Exercise -> Your response needs to be the data below, retyped exactly.

Listed entries ->
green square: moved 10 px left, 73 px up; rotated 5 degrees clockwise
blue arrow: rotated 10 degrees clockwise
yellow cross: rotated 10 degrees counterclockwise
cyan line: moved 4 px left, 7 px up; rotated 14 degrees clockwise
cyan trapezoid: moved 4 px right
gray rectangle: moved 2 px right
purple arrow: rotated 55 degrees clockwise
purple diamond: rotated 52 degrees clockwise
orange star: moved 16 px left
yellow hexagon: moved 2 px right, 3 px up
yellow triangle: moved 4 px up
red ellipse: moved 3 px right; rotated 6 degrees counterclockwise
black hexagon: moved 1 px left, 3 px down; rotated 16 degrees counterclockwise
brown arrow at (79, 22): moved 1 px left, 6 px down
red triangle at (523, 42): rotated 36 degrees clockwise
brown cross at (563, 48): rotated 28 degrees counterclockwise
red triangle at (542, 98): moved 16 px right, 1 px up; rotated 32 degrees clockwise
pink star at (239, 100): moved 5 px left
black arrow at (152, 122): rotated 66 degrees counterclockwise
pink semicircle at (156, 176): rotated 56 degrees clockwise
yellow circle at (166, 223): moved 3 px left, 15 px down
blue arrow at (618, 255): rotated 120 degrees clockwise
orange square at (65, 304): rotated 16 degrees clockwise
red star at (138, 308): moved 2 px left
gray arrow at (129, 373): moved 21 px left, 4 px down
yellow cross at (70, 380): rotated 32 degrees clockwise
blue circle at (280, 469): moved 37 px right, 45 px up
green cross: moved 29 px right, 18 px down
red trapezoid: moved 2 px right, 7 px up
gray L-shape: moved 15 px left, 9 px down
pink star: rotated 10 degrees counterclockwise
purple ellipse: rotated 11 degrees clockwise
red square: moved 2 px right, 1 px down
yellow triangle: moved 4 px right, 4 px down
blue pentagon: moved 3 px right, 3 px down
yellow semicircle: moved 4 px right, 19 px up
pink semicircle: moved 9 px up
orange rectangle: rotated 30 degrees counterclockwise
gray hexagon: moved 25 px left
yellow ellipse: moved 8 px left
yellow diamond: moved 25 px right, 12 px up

Exercise solution ->
green square: moved 10 px left, 73 px up; rotated 5 degrees clockwise
blue arrow: rotated 10 degrees clockwise
yellow cross: rotated 10 degrees counterclockwise
cyan line: moved 4 px left, 7 px up; rotated 14 degrees clockwise
cyan trapezoid: moved 4 px right
gray rectangle: moved 2 px right
purple arrow: rotated 55 degrees clockwise
purple diamond: rotated 52 degrees clockwise
orange star: moved 16 px left
yellow hexagon: moved 2 px right, 3 px up
yellow triangle: moved 4 px up
red ellipse: moved 3 px right; rotated 6 degrees counterclockwise
black hexagon: moved 1 px left, 3 px down; rotated 16 degrees counterclockwise
brown arrow at (79, 22): moved 1 px left, 6 px down
red triangle at (523, 42): rotated 36 degrees clockwise
brown cross at (563, 48): rotated 28 degrees counterclockwise
red triangle at (542, 98): moved 16 px right, 1 px up; rotated 32 degrees clockwise
pink star at (239, 100): moved 5 px left
black arrow at (152, 122): rotated 66 degrees counterclockwise
pink semicircle at (156, 176): rotated 56 degrees clockwise
yellow circle at (166, 223): moved 3 px left, 15 px down
blue arrow at (618, 255): rotated 120 degrees clockwise
orange square at (65, 304): rotated 16 degrees clockwise
red star at (138, 308): moved 2 px left
gray arrow at (129, 373): moved 21 px left, 4 px down
yellow cross at (70, 380): rotated 32 degrees clockwise
blue circle at (280, 469): moved 37 px right, 45 px up
green cross: moved 29 px right, 18 px down
red trapezoid: moved 2 px right, 7 px up
gray L-shape: moved 15 px left, 9 px down
pink star: rotated 10 degrees counterclockwise
purple ellipse: rotated 11 degrees clockwise
red square: moved 2 px right, 1 px down
yellow triangle: moved 4 px right, 4 px down
blue pentagon: moved 3 px right, 3 px down
yellow semicircle: moved 4 px right, 19 px up
pink semicircle: moved 9 px up
orange rectangle: rotated 30 degrees counterclockwise
gray hexagon: moved 25 px left
yellow ellipse: moved 8 px left
yellow diamond: moved 25 px right, 12 px up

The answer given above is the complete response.